- **Requirements**
Copy the records word for word, from the very start down through the line that contains "DeHa 9600(M) (598, 114)", including that line.

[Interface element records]
+ + + + + + +

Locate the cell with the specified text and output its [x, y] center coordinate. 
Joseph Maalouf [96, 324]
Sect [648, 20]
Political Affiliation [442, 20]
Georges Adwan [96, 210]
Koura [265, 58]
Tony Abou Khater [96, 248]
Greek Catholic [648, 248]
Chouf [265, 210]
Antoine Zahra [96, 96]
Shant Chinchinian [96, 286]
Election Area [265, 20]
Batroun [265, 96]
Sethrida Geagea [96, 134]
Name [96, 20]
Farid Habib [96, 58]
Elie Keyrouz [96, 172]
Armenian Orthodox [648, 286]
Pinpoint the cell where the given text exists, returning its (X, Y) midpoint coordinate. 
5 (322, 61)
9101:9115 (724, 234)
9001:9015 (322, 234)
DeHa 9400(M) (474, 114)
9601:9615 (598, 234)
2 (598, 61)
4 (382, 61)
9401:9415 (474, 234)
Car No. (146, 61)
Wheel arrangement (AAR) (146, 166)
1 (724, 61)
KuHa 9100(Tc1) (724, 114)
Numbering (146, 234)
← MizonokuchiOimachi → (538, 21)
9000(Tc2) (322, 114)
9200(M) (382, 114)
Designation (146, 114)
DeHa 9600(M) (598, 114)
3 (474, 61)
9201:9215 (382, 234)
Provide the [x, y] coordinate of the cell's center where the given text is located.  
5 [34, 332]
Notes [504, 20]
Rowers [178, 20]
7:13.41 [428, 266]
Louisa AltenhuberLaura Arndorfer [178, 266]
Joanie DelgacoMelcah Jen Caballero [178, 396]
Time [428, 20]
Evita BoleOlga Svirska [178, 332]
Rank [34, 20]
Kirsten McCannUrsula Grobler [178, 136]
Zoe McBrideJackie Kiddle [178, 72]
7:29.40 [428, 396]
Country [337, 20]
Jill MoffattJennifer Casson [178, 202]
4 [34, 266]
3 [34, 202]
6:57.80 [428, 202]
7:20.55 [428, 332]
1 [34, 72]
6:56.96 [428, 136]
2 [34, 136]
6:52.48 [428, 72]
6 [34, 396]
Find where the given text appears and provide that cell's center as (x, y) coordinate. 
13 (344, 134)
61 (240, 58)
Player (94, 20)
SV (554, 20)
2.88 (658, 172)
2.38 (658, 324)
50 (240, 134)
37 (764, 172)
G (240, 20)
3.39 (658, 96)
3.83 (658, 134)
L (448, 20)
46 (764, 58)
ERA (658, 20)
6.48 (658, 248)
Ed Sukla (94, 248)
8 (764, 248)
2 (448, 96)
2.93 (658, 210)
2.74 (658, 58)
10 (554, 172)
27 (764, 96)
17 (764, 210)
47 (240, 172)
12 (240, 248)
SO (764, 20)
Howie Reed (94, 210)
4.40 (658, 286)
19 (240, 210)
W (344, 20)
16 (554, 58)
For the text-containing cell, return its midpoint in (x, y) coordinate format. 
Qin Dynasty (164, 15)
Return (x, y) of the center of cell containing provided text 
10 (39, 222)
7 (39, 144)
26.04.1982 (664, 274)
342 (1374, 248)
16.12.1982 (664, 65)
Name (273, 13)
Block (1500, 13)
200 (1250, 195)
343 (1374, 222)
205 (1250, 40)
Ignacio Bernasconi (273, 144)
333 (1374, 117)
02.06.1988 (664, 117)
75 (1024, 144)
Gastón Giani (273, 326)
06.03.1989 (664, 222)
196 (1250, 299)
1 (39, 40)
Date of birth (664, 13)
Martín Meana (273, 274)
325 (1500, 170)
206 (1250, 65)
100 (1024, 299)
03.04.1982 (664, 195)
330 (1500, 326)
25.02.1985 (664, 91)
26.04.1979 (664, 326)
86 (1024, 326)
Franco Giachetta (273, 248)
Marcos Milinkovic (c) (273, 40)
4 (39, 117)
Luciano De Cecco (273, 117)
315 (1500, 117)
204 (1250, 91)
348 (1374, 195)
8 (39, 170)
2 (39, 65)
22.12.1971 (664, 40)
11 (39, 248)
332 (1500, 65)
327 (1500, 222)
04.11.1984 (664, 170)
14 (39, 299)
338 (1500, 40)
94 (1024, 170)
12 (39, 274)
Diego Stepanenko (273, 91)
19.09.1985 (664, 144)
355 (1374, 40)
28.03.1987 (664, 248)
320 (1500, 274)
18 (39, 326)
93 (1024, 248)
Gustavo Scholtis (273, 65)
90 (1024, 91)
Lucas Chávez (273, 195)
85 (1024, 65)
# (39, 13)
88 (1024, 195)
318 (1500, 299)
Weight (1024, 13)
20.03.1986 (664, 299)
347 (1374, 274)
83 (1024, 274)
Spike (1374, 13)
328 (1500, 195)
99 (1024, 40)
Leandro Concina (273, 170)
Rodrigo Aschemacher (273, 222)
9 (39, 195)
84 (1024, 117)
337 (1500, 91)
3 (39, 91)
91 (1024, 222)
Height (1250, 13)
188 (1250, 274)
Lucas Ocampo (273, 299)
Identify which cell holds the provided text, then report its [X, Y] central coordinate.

+ + + + + + +

- **Full output**
Locate the cell with the specified text and output its [x, y] center coordinate. 
Joseph Maalouf [96, 324]
Sect [648, 20]
Political Affiliation [442, 20]
Georges Adwan [96, 210]
Koura [265, 58]
Tony Abou Khater [96, 248]
Greek Catholic [648, 248]
Chouf [265, 210]
Antoine Zahra [96, 96]
Shant Chinchinian [96, 286]
Election Area [265, 20]
Batroun [265, 96]
Sethrida Geagea [96, 134]
Name [96, 20]
Farid Habib [96, 58]
Elie Keyrouz [96, 172]
Armenian Orthodox [648, 286]
Pinpoint the cell where the given text exists, returning its (X, Y) midpoint coordinate. 
5 (322, 61)
9101:9115 (724, 234)
9001:9015 (322, 234)
DeHa 9400(M) (474, 114)
9601:9615 (598, 234)
2 (598, 61)
4 (382, 61)
9401:9415 (474, 234)
Car No. (146, 61)
Wheel arrangement (AAR) (146, 166)
1 (724, 61)
KuHa 9100(Tc1) (724, 114)
Numbering (146, 234)
← MizonokuchiOimachi → (538, 21)
9000(Tc2) (322, 114)
9200(M) (382, 114)
Designation (146, 114)
DeHa 9600(M) (598, 114)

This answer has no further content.